Task to carry out:
Lines before the one containing "lab bench: (382, 353) -> (679, 568), moved" are excluded; print that line and every line after it through the end of the material below, exactly.

^^^^^^^^

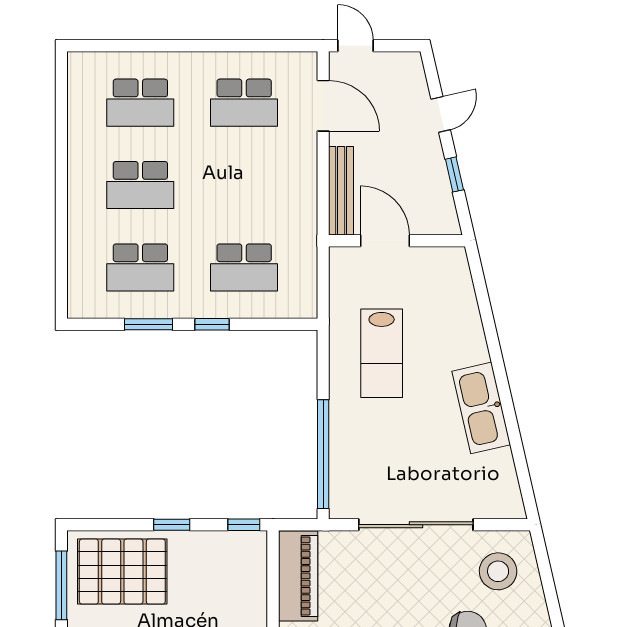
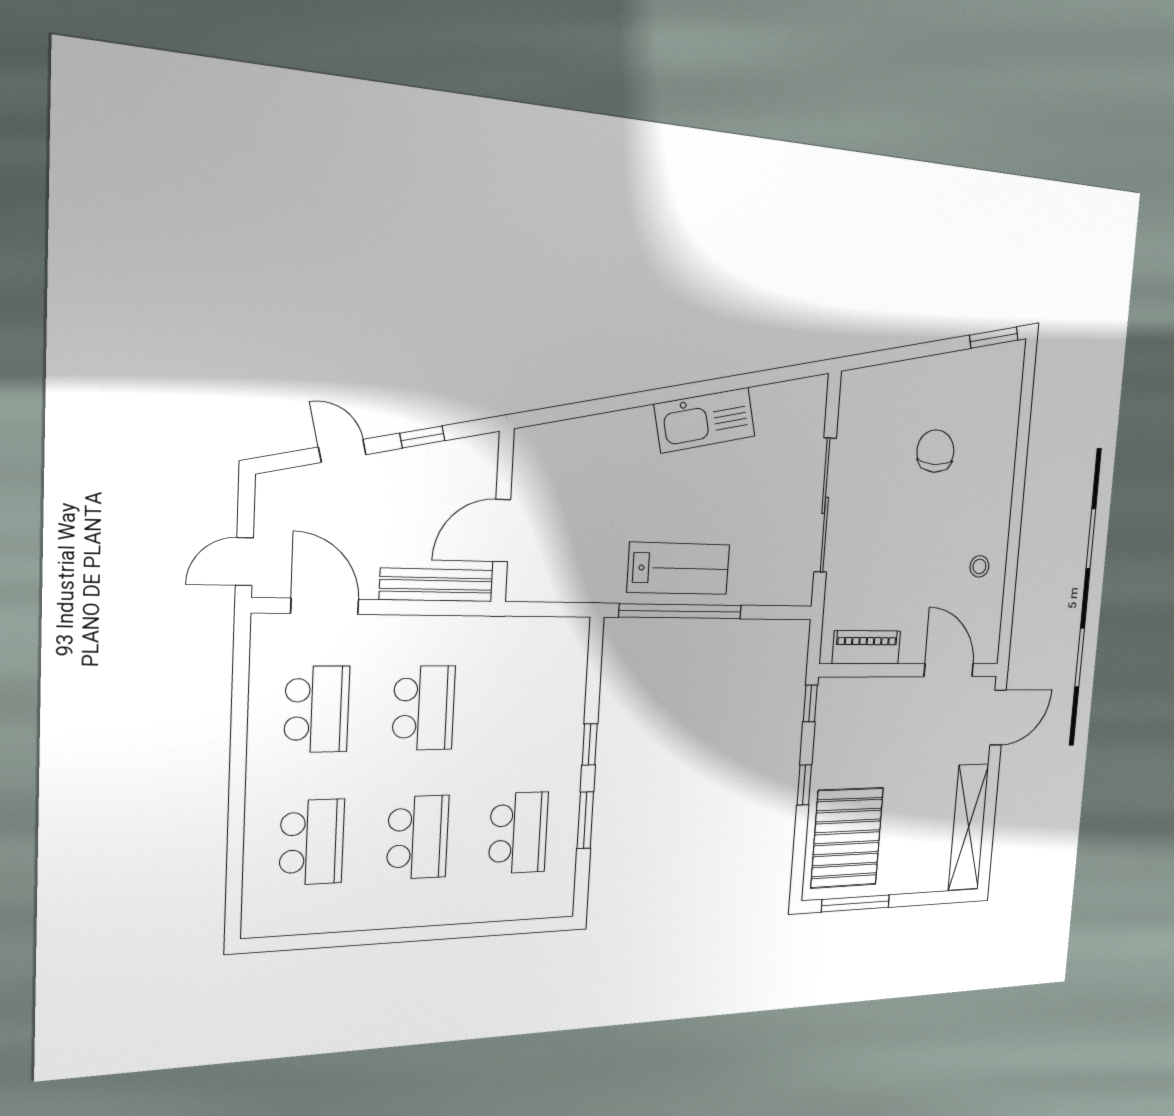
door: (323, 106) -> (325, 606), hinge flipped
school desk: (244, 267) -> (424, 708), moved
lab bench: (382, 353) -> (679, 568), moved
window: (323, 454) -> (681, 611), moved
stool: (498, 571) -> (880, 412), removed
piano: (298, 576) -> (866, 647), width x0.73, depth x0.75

^^^^^^^^

Response:
lab bench: (382, 353) -> (679, 568), moved
window: (323, 454) -> (681, 611), moved
stool: (498, 571) -> (880, 412), removed
piano: (298, 576) -> (866, 647), width x0.73, depth x0.75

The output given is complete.